# REQUIRED WORK
Write out exactly the lines of the entries below, from the first through the line containing "purple L-shape: (183, 185)", and nothing beyond them.

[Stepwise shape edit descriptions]
━━━━━━━━━━━━━━━━━━━━

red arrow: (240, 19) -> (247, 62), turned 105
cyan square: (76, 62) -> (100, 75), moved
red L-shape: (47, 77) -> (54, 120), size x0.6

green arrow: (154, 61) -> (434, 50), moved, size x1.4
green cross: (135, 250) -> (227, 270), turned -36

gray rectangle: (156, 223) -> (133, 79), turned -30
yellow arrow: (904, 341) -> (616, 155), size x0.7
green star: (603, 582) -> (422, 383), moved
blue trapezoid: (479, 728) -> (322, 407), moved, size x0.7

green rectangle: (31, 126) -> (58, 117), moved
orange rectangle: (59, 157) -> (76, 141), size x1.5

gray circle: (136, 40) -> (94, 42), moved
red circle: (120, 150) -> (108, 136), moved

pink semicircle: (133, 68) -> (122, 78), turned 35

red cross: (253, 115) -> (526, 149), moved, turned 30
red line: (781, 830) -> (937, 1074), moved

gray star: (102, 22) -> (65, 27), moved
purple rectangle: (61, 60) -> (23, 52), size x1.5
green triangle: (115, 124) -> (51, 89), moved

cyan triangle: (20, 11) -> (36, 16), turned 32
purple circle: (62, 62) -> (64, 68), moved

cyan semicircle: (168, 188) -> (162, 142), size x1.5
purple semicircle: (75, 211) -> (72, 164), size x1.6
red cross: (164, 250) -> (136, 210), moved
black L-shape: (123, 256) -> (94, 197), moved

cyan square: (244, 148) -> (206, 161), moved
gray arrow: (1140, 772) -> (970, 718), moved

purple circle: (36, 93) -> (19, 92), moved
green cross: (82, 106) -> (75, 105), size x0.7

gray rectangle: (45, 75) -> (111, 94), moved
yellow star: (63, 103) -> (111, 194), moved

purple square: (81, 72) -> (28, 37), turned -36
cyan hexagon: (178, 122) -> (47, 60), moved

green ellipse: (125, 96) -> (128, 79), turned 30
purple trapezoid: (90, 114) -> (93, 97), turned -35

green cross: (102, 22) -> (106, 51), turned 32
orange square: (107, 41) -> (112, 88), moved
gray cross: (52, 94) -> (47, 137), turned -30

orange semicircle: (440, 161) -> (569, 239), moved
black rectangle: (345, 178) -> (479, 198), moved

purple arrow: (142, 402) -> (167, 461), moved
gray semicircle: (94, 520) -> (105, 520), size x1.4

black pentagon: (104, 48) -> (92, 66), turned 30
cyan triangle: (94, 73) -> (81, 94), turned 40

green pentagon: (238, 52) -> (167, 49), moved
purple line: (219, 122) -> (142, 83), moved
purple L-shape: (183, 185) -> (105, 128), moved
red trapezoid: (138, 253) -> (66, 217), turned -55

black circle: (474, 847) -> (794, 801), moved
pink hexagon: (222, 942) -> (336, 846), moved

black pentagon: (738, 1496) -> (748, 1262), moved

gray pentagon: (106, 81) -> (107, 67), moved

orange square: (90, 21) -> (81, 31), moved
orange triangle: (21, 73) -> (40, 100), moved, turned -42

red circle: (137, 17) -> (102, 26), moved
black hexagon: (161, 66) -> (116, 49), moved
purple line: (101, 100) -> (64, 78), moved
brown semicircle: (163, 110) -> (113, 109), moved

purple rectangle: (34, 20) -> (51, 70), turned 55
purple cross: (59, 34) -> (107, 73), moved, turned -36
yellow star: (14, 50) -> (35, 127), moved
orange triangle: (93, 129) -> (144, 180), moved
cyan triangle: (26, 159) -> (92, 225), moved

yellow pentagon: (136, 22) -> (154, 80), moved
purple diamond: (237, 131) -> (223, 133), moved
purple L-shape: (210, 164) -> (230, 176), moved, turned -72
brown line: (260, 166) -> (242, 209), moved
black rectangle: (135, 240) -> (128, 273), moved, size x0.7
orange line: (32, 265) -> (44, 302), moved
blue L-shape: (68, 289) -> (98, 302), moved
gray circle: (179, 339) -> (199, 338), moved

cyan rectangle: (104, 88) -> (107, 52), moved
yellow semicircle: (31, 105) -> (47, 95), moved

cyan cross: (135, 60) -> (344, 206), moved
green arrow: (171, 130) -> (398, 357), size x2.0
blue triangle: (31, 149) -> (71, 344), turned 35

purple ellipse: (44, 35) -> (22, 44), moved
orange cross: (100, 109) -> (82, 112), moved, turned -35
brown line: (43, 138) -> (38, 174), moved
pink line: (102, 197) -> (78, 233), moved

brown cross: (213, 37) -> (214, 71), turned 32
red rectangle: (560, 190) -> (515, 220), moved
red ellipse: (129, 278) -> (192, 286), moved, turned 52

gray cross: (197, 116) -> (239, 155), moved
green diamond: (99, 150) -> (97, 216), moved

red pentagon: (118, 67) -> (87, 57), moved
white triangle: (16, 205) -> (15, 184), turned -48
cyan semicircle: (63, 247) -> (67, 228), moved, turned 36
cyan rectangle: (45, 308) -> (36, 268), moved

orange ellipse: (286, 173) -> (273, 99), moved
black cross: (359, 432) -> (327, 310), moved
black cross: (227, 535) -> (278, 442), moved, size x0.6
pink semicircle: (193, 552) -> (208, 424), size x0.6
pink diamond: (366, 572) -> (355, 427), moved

━━━━━━━━━━━━━━━━━━━━

# OUTPUT OF THE TASK
red arrow: (240, 19) -> (247, 62), turned 105
cyan square: (76, 62) -> (100, 75), moved
red L-shape: (47, 77) -> (54, 120), size x0.6

green arrow: (154, 61) -> (434, 50), moved, size x1.4
green cross: (135, 250) -> (227, 270), turned -36

gray rectangle: (156, 223) -> (133, 79), turned -30
yellow arrow: (904, 341) -> (616, 155), size x0.7
green star: (603, 582) -> (422, 383), moved
blue trapezoid: (479, 728) -> (322, 407), moved, size x0.7

green rectangle: (31, 126) -> (58, 117), moved
orange rectangle: (59, 157) -> (76, 141), size x1.5

gray circle: (136, 40) -> (94, 42), moved
red circle: (120, 150) -> (108, 136), moved

pink semicircle: (133, 68) -> (122, 78), turned 35

red cross: (253, 115) -> (526, 149), moved, turned 30
red line: (781, 830) -> (937, 1074), moved

gray star: (102, 22) -> (65, 27), moved
purple rectangle: (61, 60) -> (23, 52), size x1.5
green triangle: (115, 124) -> (51, 89), moved

cyan triangle: (20, 11) -> (36, 16), turned 32
purple circle: (62, 62) -> (64, 68), moved

cyan semicircle: (168, 188) -> (162, 142), size x1.5
purple semicircle: (75, 211) -> (72, 164), size x1.6
red cross: (164, 250) -> (136, 210), moved
black L-shape: (123, 256) -> (94, 197), moved

cyan square: (244, 148) -> (206, 161), moved
gray arrow: (1140, 772) -> (970, 718), moved

purple circle: (36, 93) -> (19, 92), moved
green cross: (82, 106) -> (75, 105), size x0.7

gray rectangle: (45, 75) -> (111, 94), moved
yellow star: (63, 103) -> (111, 194), moved

purple square: (81, 72) -> (28, 37), turned -36
cyan hexagon: (178, 122) -> (47, 60), moved

green ellipse: (125, 96) -> (128, 79), turned 30
purple trapezoid: (90, 114) -> (93, 97), turned -35

green cross: (102, 22) -> (106, 51), turned 32
orange square: (107, 41) -> (112, 88), moved
gray cross: (52, 94) -> (47, 137), turned -30

orange semicircle: (440, 161) -> (569, 239), moved
black rectangle: (345, 178) -> (479, 198), moved

purple arrow: (142, 402) -> (167, 461), moved
gray semicircle: (94, 520) -> (105, 520), size x1.4

black pentagon: (104, 48) -> (92, 66), turned 30
cyan triangle: (94, 73) -> (81, 94), turned 40

green pentagon: (238, 52) -> (167, 49), moved
purple line: (219, 122) -> (142, 83), moved
purple L-shape: (183, 185) -> (105, 128), moved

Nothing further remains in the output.